* AIM OF THE TASK *
If an entry holds an image, leave that image out and transcribe everything else exactly.

* PROVIDED MATERIAL *
□ □ □ □ □ □ □

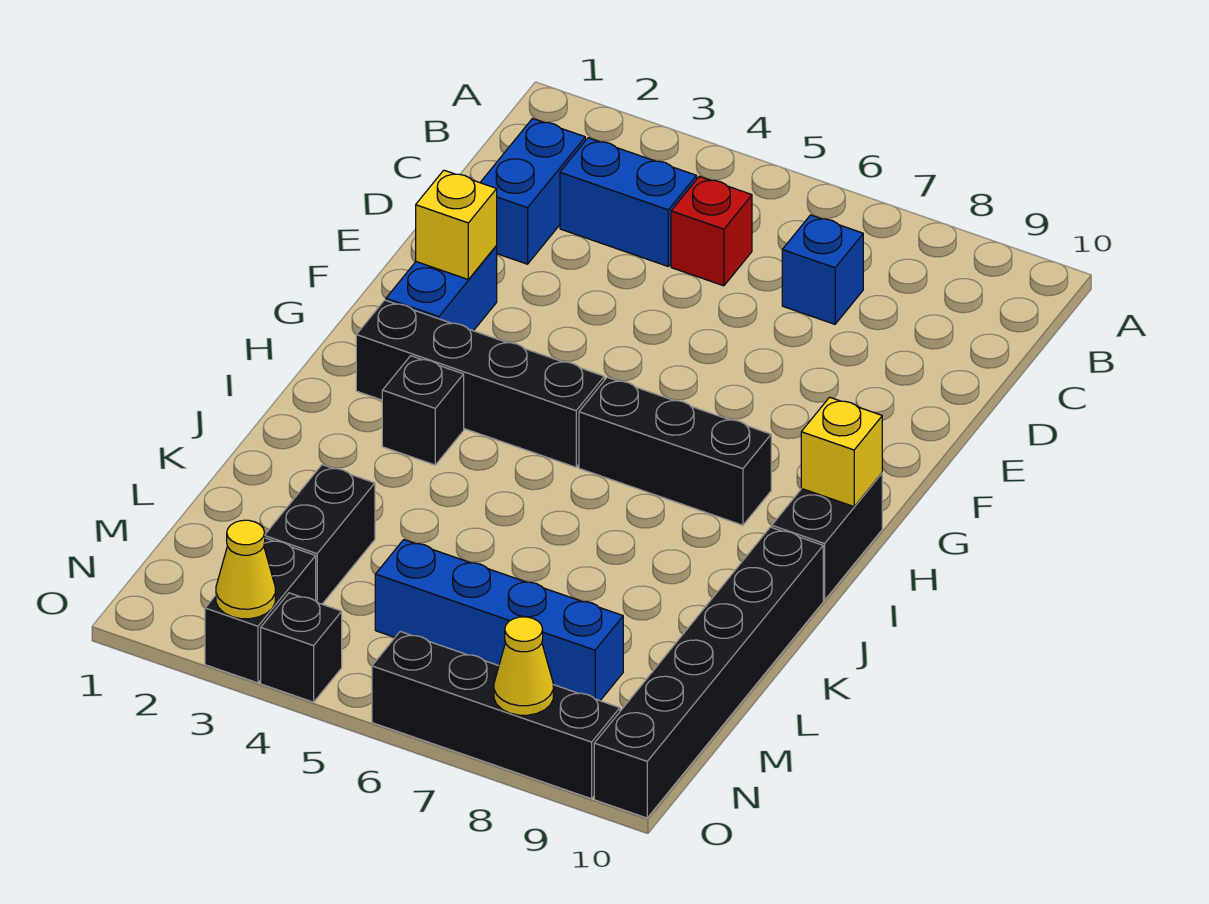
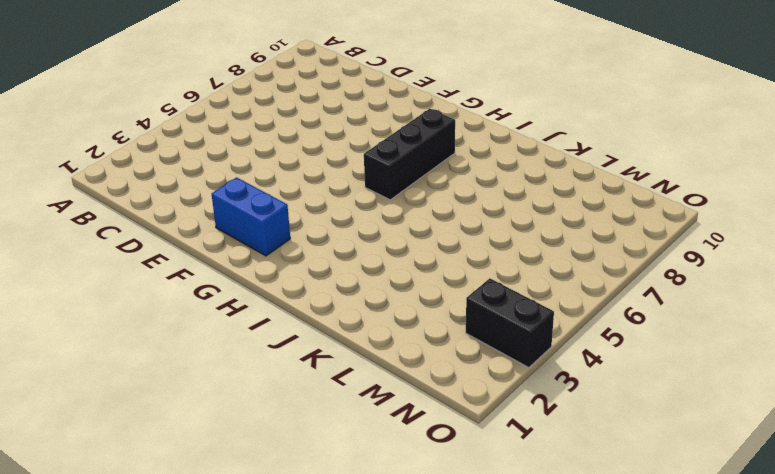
none -> blue brick C2:D2 level 1
none -> blue brick C3:C4 level 1
none -> red brick C5 level 1

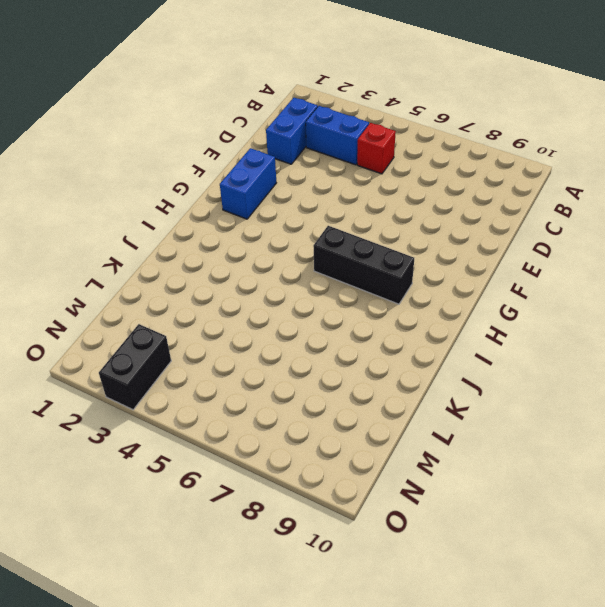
none -> blue brick C7 level 1
none -> black brick H2:H5 level 1
none -> black brick H10:I10 level 1

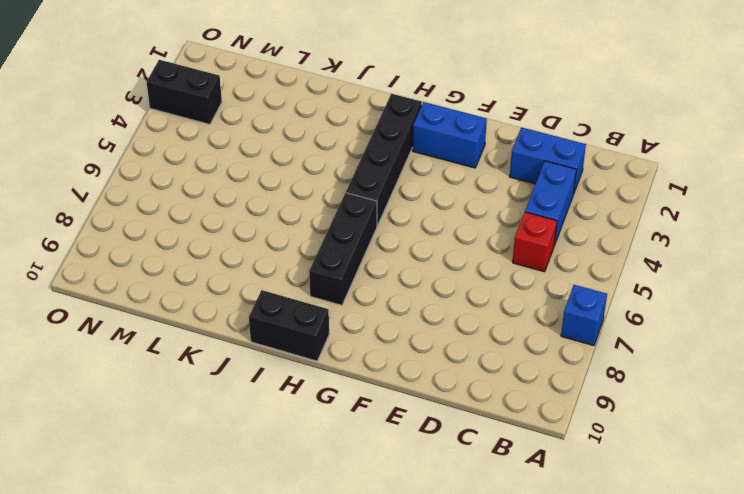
blue brick A7 level 1 -> blue brick C7 level 1
none -> black brick I3 level 1
none -> black brick J10:O10 level 1
none -> black brick L3:M3 level 1

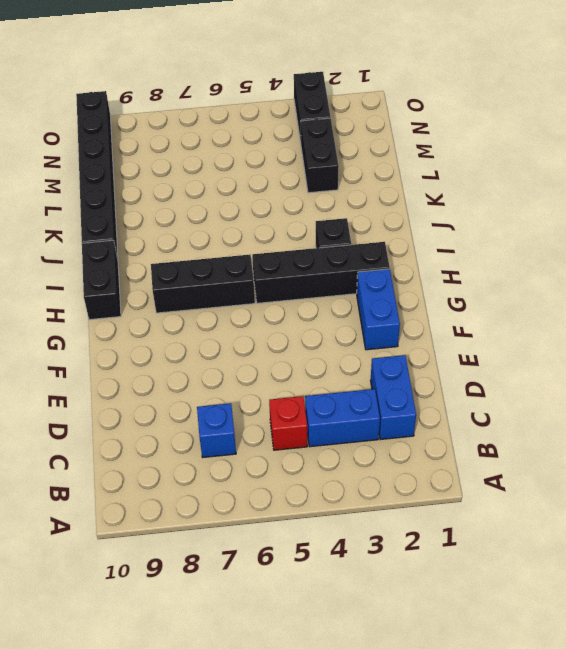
none -> blue brick M5:M8 level 1
none -> black brick O4 level 1
none -> black brick O6:O9 level 1

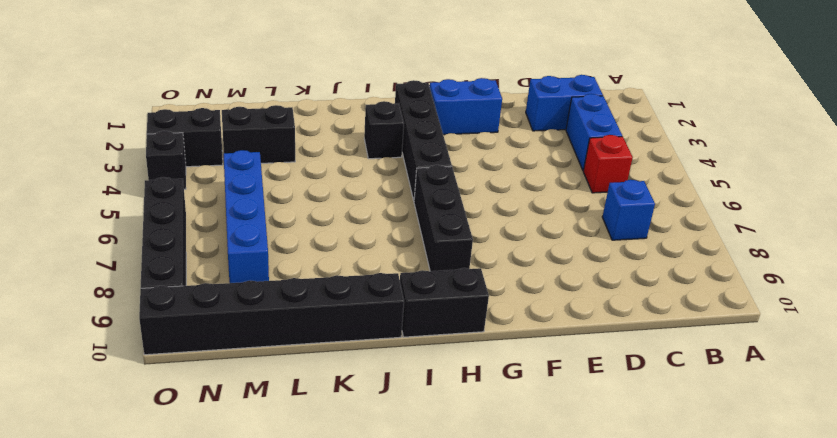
none -> yellow brick F2 level 2
none -> yellow brick H10 level 2
none -> yellow cone O3 level 2

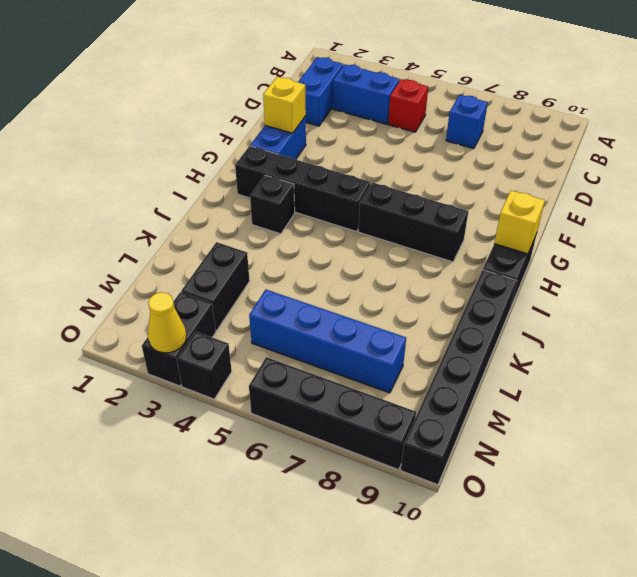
none -> yellow cone O8 level 2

□ □ □ □ □ □ □

* EXERCISE RESULT *
none -> blue brick C2:D2 level 1
none -> blue brick C3:C4 level 1
none -> red brick C5 level 1

none -> blue brick C7 level 1
none -> black brick H2:H5 level 1
none -> black brick H10:I10 level 1

blue brick A7 level 1 -> blue brick C7 level 1
none -> black brick I3 level 1
none -> black brick J10:O10 level 1
none -> black brick L3:M3 level 1

none -> blue brick M5:M8 level 1
none -> black brick O4 level 1
none -> black brick O6:O9 level 1

none -> yellow brick F2 level 2
none -> yellow brick H10 level 2
none -> yellow cone O3 level 2

none -> yellow cone O8 level 2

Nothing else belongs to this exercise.